[Scene difference descriptions]
^^^^
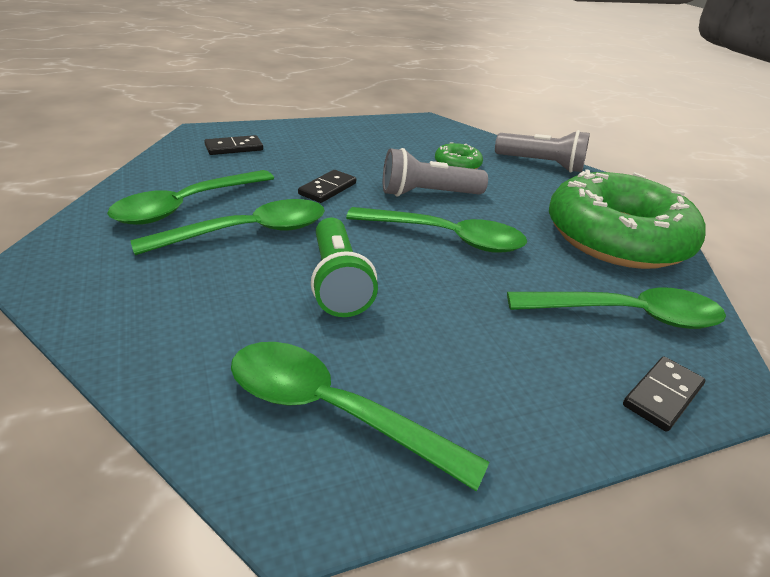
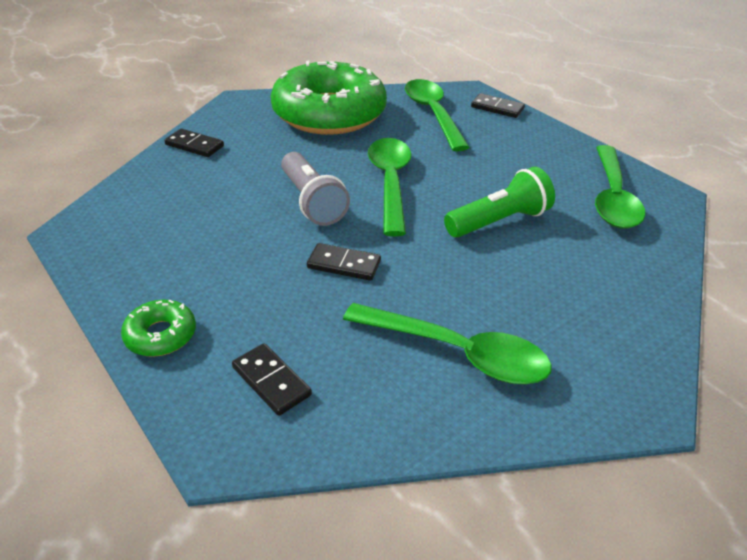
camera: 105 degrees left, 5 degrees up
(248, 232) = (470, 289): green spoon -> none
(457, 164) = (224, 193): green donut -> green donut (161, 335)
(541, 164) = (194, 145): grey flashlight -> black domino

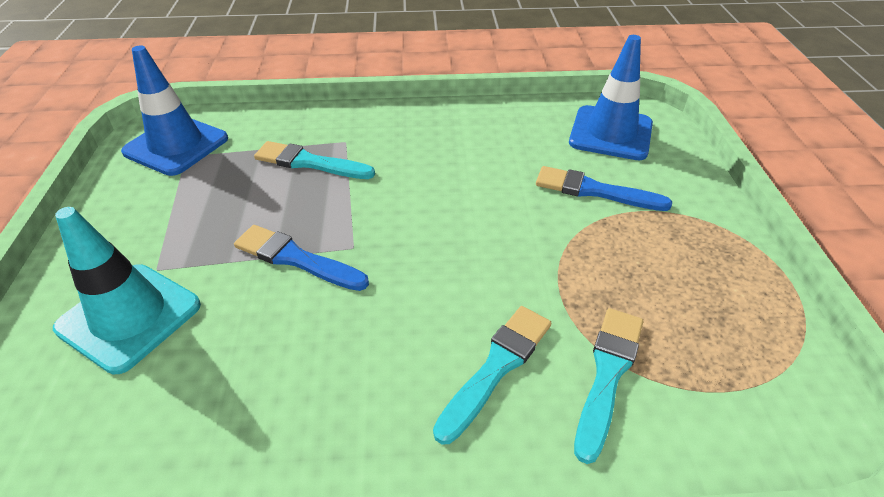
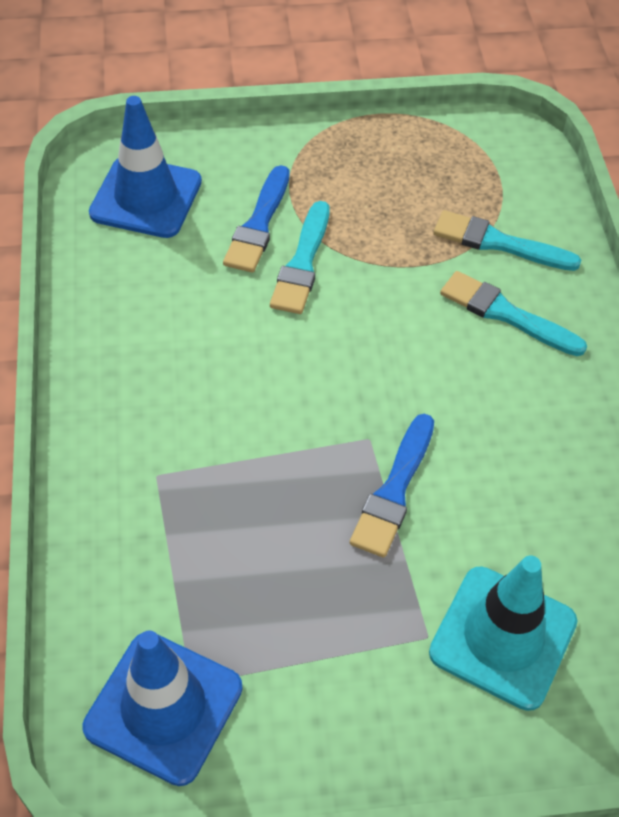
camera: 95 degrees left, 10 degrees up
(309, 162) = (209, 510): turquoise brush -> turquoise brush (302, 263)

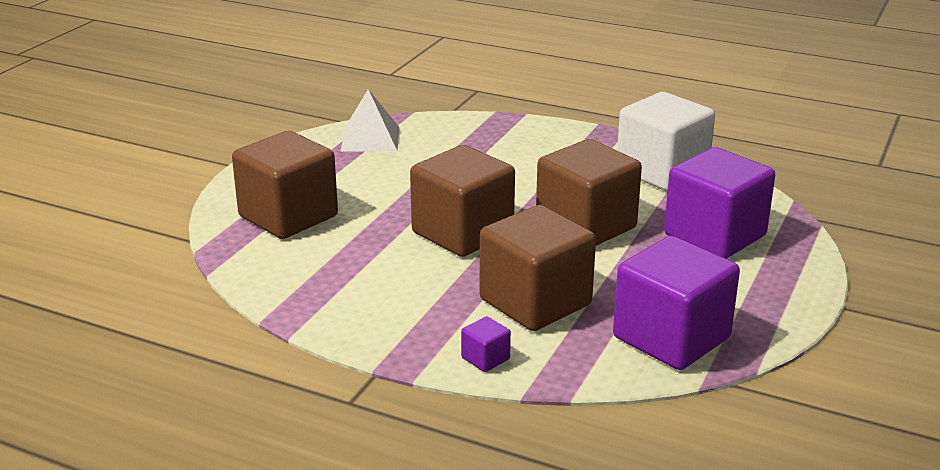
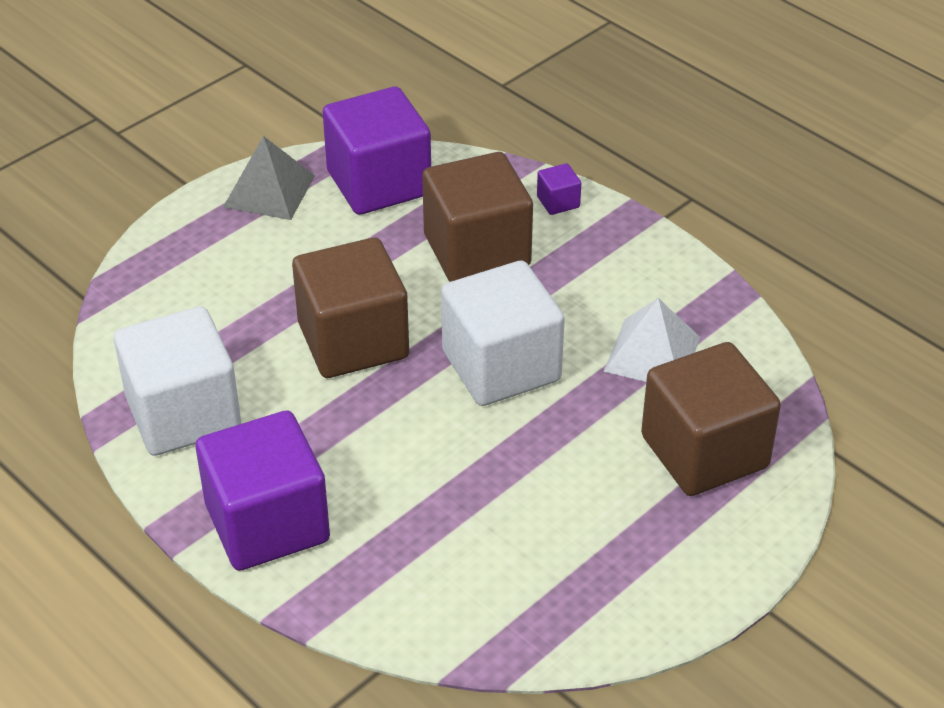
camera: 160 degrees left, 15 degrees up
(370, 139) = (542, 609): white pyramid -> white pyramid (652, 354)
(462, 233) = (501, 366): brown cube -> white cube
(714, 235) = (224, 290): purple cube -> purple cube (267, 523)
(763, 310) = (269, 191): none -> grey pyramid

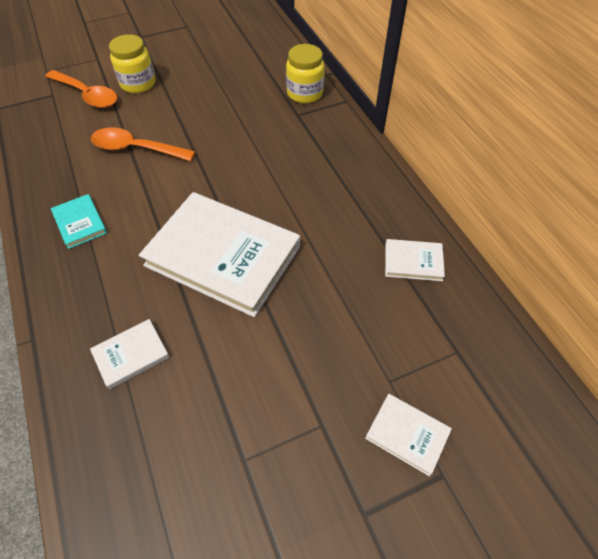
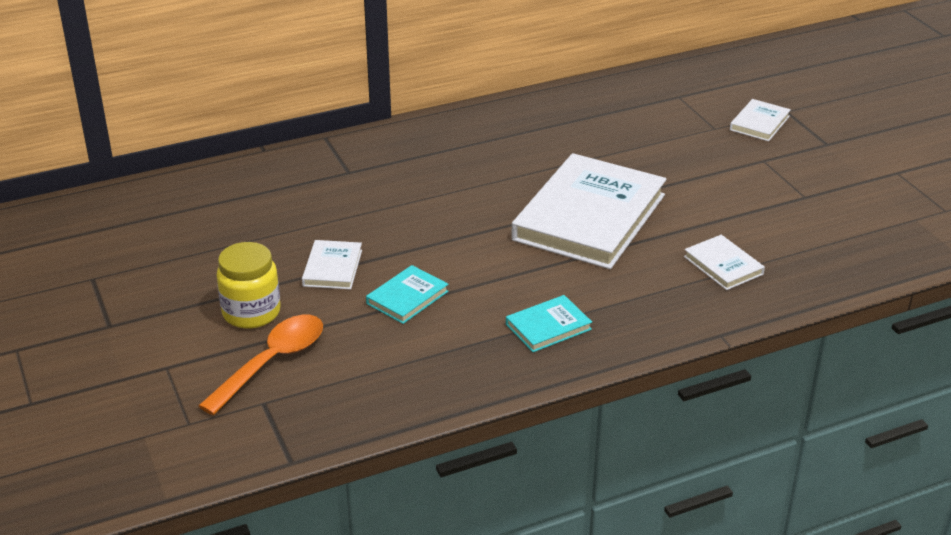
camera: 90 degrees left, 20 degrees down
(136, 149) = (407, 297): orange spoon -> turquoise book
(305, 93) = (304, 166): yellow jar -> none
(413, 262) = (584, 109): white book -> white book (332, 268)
^^^^
* [What you have to do] What is needed is an exact printout of all the entries, without the pictures.

* [Solution for this task]
camera: 105 degrees left, 5 degrees up
(248, 232) = (470, 289): green spoon -> none
(457, 164) = (224, 193): green donut -> green donut (161, 335)
(541, 164) = (194, 145): grey flashlight -> black domino

camera: 95 degrees left, 10 degrees up
(309, 162) = (209, 510): turquoise brush -> turquoise brush (302, 263)

camera: 160 degrees left, 15 degrees up
(370, 139) = (542, 609): white pyramid -> white pyramid (652, 354)
(462, 233) = (501, 366): brown cube -> white cube
(714, 235) = (224, 290): purple cube -> purple cube (267, 523)
(763, 310) = (269, 191): none -> grey pyramid

camera: 90 degrees left, 20 degrees down
(136, 149) = (407, 297): orange spoon -> turquoise book
(305, 93) = (304, 166): yellow jar -> none
(413, 262) = (584, 109): white book -> white book (332, 268)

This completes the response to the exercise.